> **Exercise instructions**:
Return all the entries exactly, keeping pictures out.

> **Records for this exercise**:

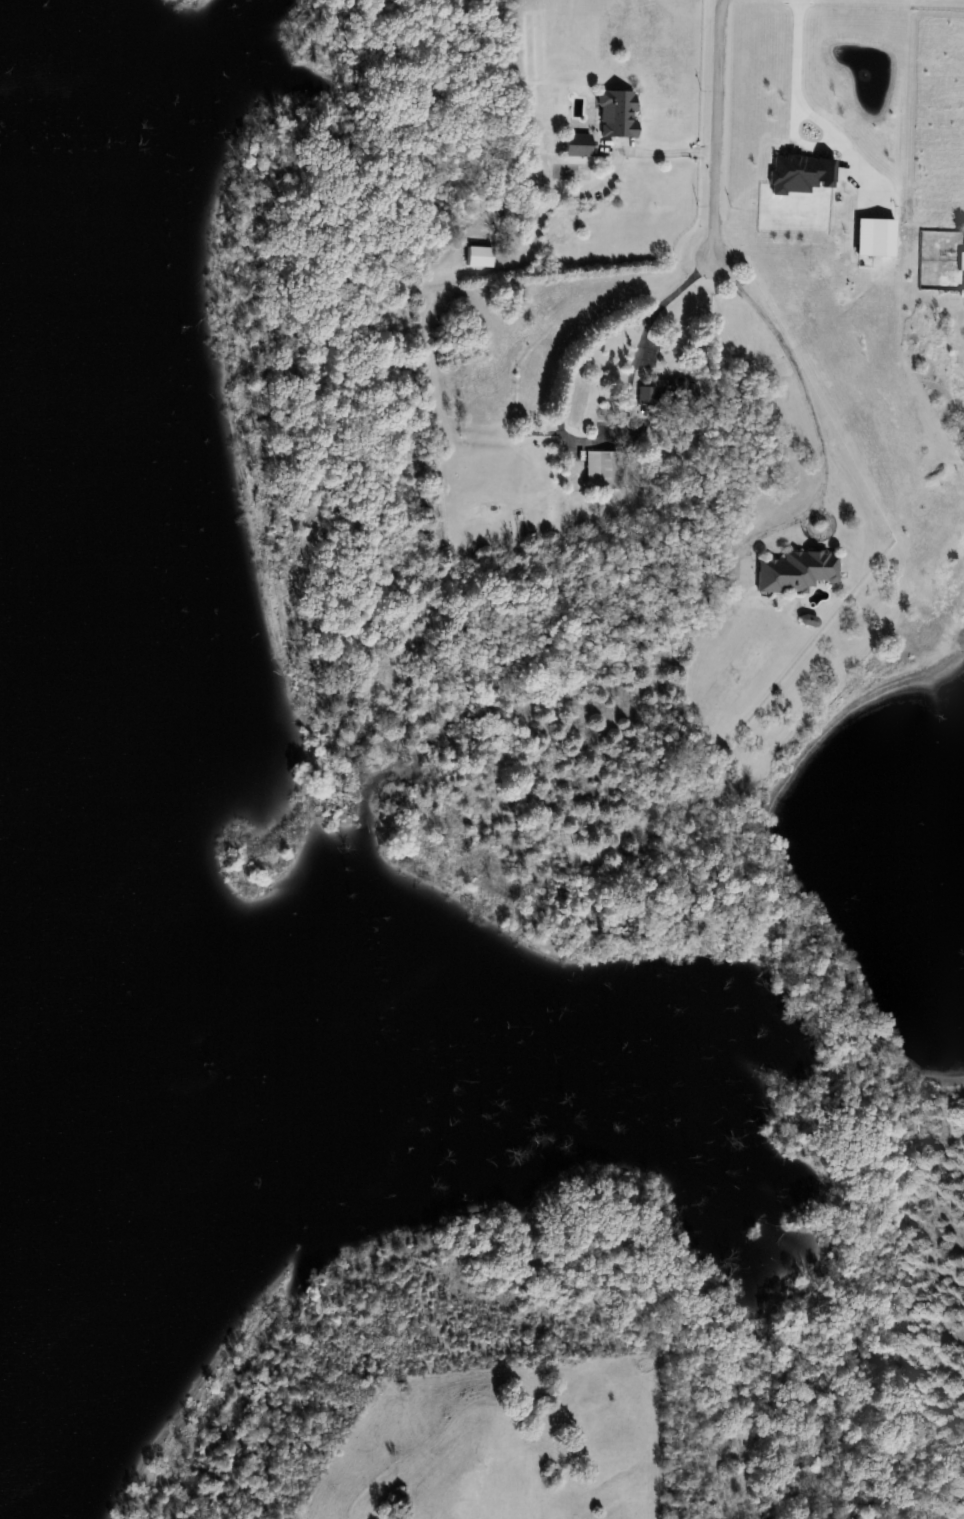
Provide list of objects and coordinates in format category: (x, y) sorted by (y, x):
road: (799, 52)
building: (616, 113)
road: (717, 130)
road: (824, 144)
building: (577, 145)
road: (670, 152)
building: (479, 256)
road: (657, 306)
building: (30, 349)
building: (662, 394)
building: (602, 470)
building: (797, 571)
building: (40, 869)
building: (276, 1084)
building: (46, 1343)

> **Problem solution**:
Provide list of objects and coordinates in format category: (x, y) sorted by (y, x):
road: (799, 52)
building: (616, 113)
road: (717, 130)
road: (824, 144)
building: (577, 145)
road: (670, 152)
building: (479, 256)
road: (657, 306)
building: (30, 349)
building: (662, 394)
building: (602, 470)
building: (797, 571)
building: (40, 869)
building: (276, 1084)
building: (46, 1343)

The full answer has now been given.